**EXERCISE REQUIREMENTS**
From the line containing "camera: 40 degrees left, 15 degrees down" through the last line of the records below, output every line exactly, both ends included, except the pictures.
[[ GIVEN DATA open ]]
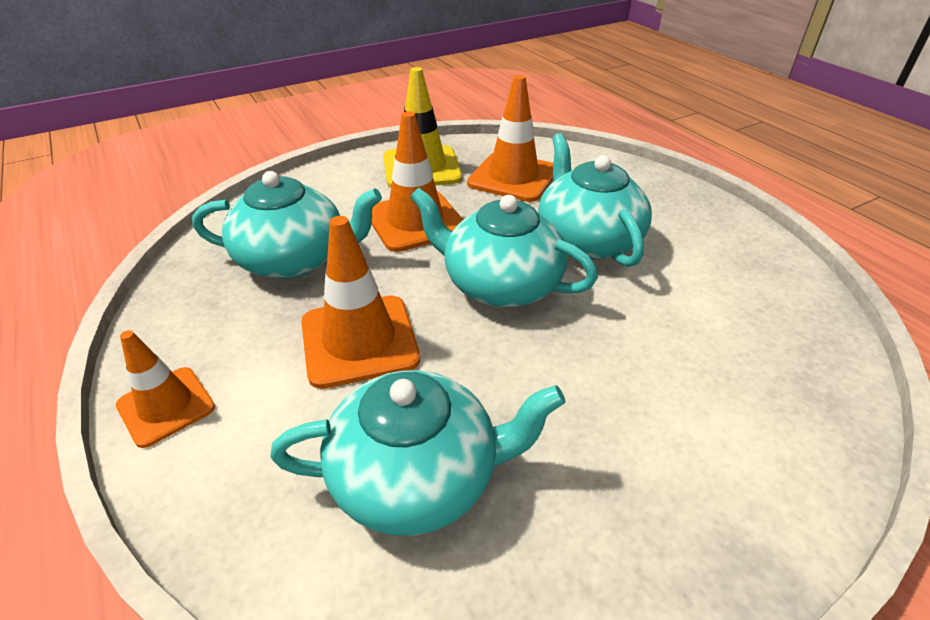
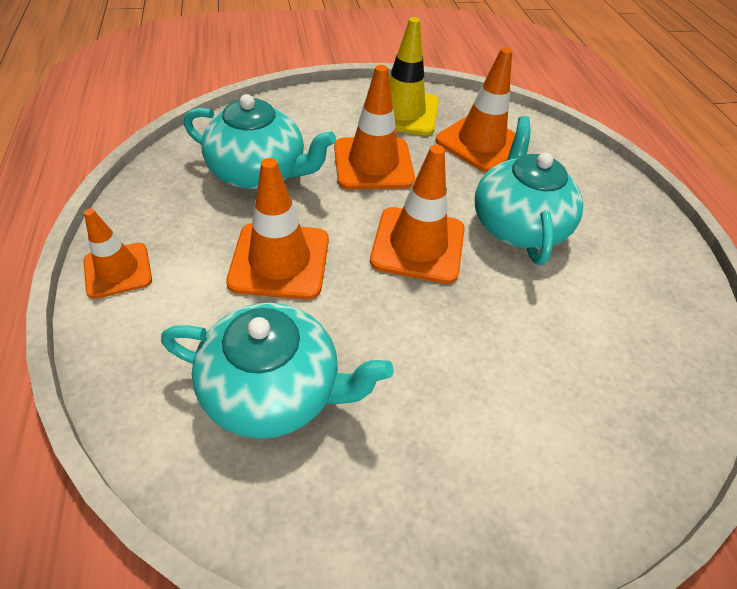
camera: 15 degrees right, 10 degrees up
(500, 284) = (418, 245): turquoise teapot -> orange traffic cone

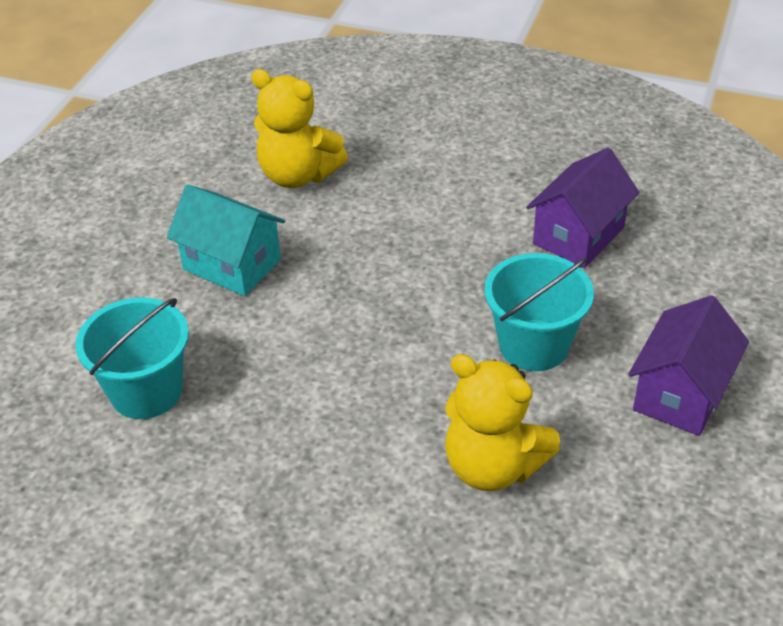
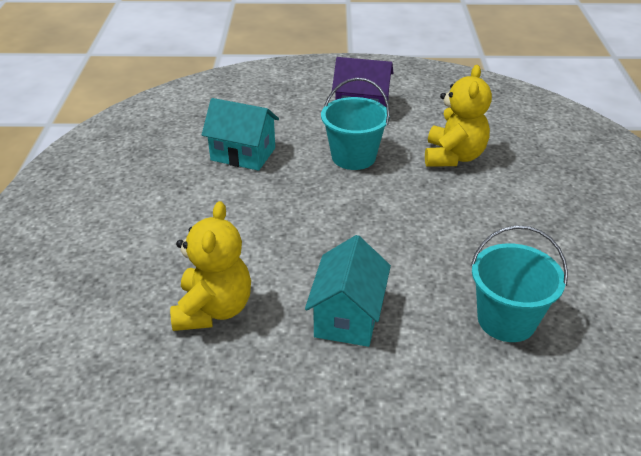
camera: 110 degrees left, 5 degrees down
(578, 235) = (243, 154): purple house -> turquoise house

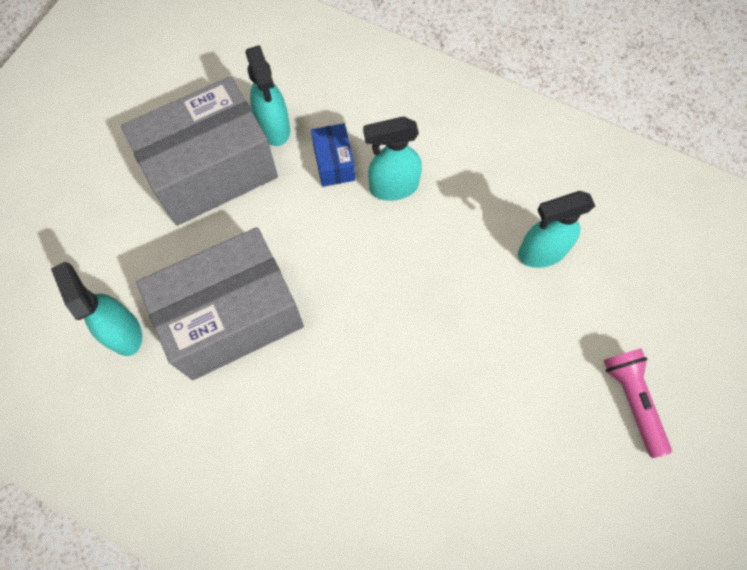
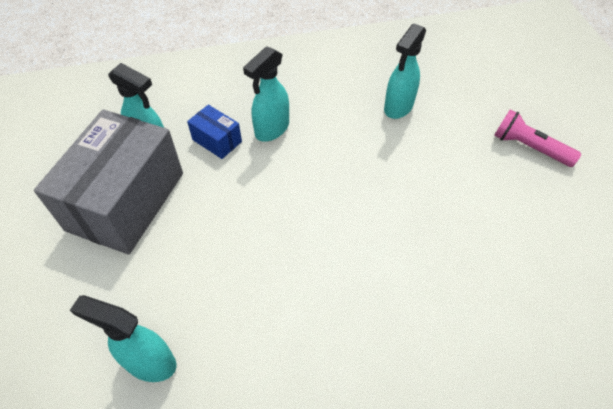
camera: 40 degrees left, 15 degrees down
(232, 317) = (233, 284): grey box -> none

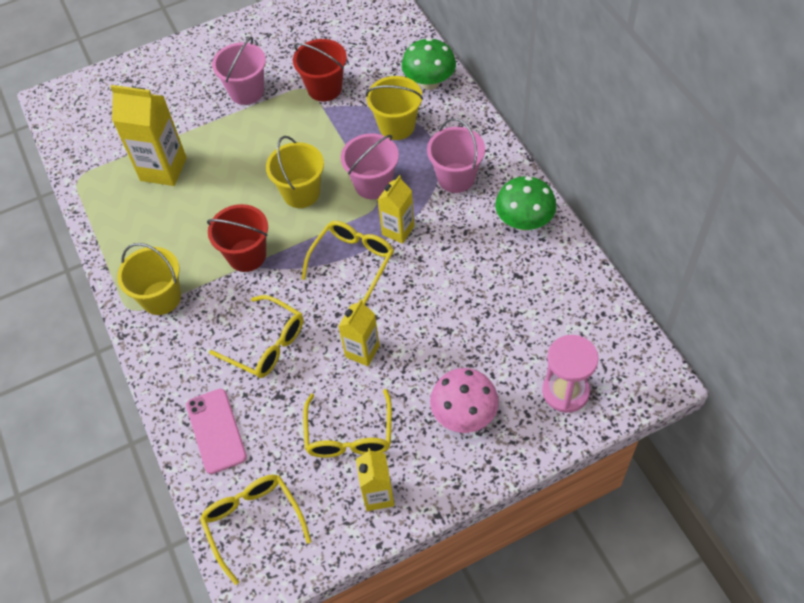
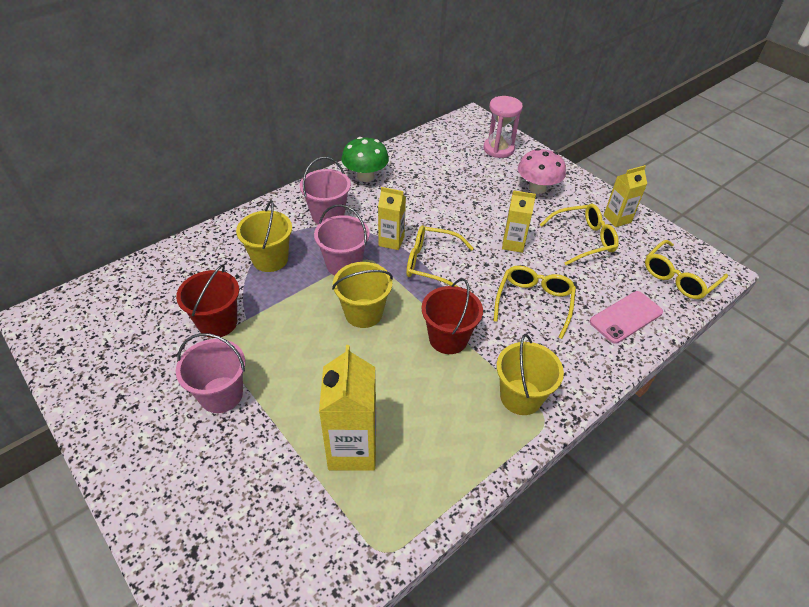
camera: 110 degrees left, 10 degrees down
(429, 82) = (211, 245): green mushroom -> none

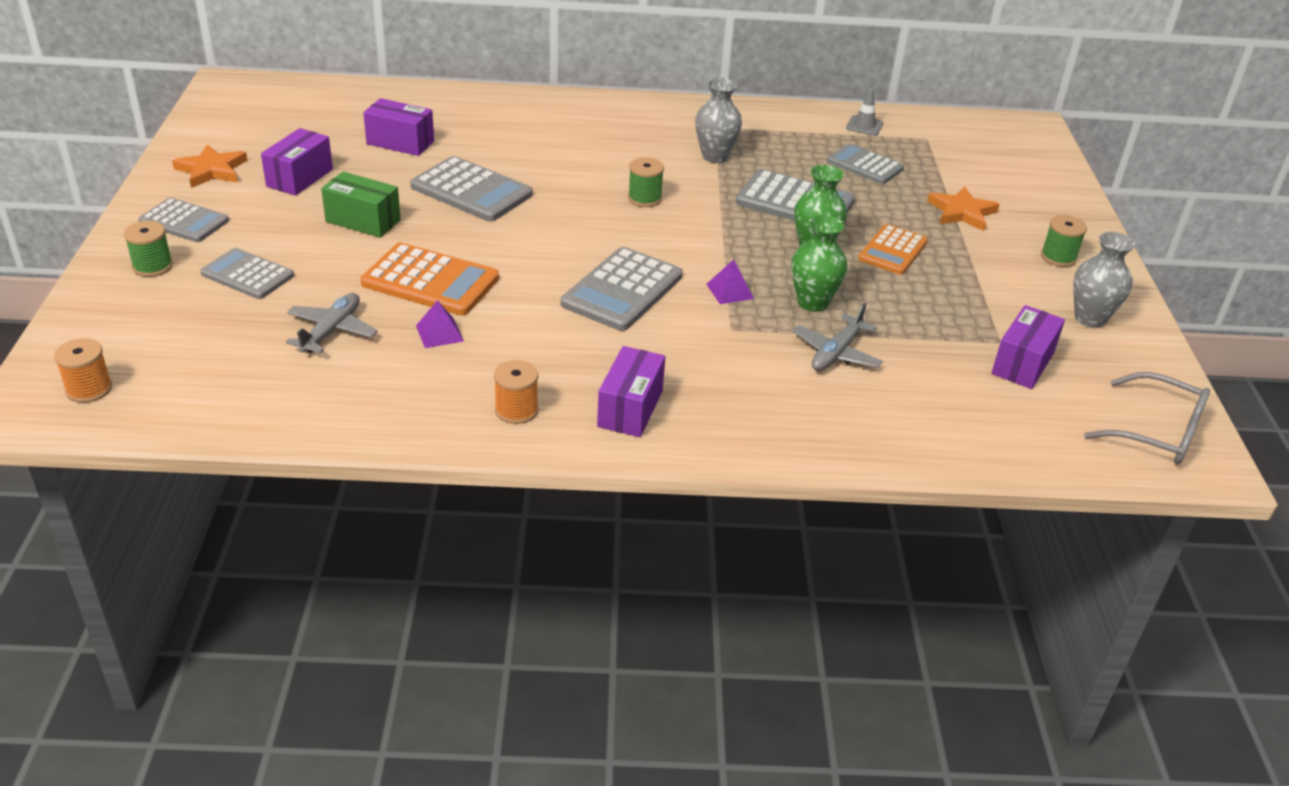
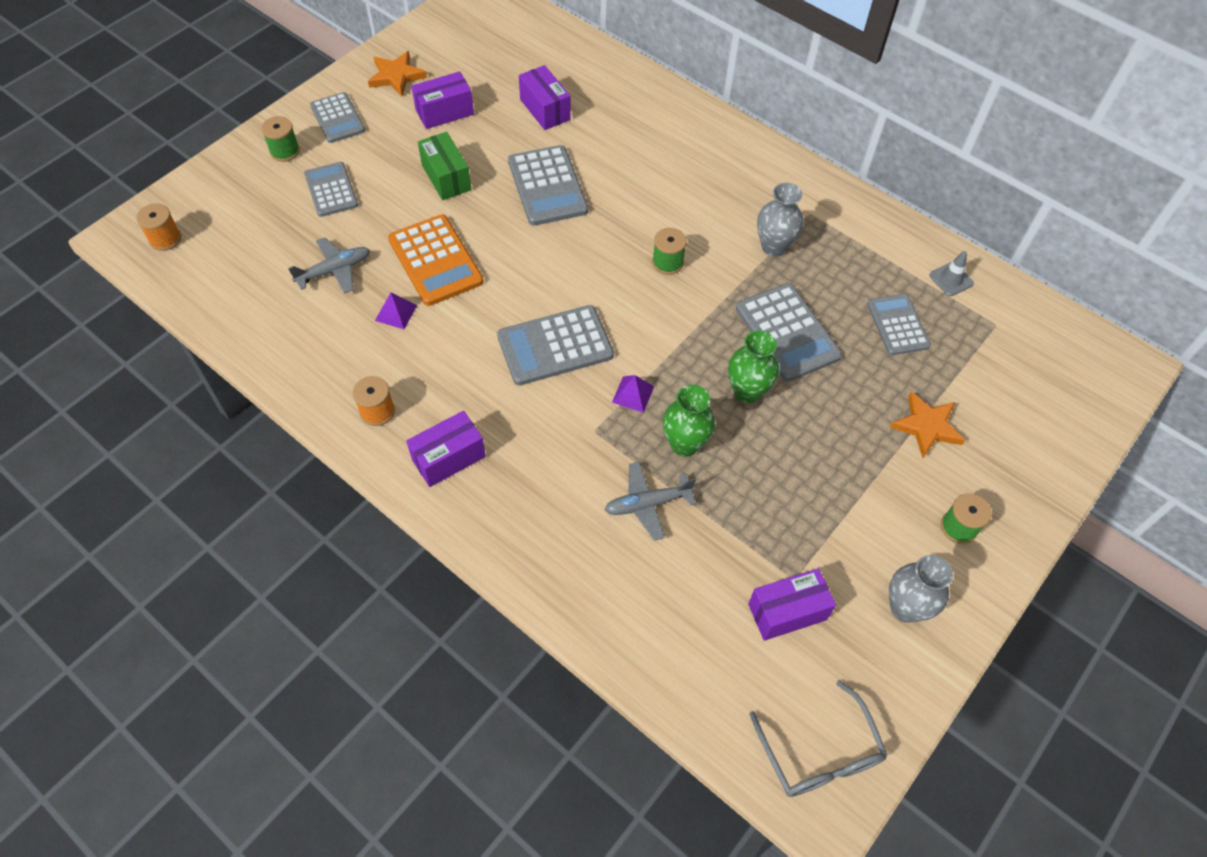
camera: 40 degrees right, 20 degrees up
(893, 250) = (813, 431): orange calculator -> none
[[ GIVEN DATA closed ]]
**RESULT FOR THIS EXERCISE**
camera: 40 degrees left, 15 degrees down
(232, 317) = (233, 284): grey box -> none

camera: 110 degrees left, 10 degrees down
(429, 82) = (211, 245): green mushroom -> none

camera: 40 degrees right, 20 degrees up
(893, 250) = (813, 431): orange calculator -> none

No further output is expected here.